▶ **DIRECTIVE**:
Write each entry out again exactly as it was given.
★ ★ ★
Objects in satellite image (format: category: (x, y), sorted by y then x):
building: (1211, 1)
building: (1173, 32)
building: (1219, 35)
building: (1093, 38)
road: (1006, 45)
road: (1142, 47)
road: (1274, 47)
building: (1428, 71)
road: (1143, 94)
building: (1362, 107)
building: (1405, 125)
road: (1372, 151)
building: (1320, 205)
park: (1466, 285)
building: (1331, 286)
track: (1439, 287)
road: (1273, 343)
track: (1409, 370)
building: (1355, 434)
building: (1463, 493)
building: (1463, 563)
★ ★ ★
▶ **EXERCISE ANSWER**:
Objects in satellite image (format: category: (x, y), sorted by y then x):
building: (1211, 1)
building: (1173, 32)
building: (1219, 35)
building: (1093, 38)
road: (1006, 45)
road: (1142, 47)
road: (1274, 47)
building: (1428, 71)
road: (1143, 94)
building: (1362, 107)
building: (1405, 125)
road: (1372, 151)
building: (1320, 205)
park: (1466, 285)
building: (1331, 286)
track: (1439, 287)
road: (1273, 343)
track: (1409, 370)
building: (1355, 434)
building: (1463, 493)
building: (1463, 563)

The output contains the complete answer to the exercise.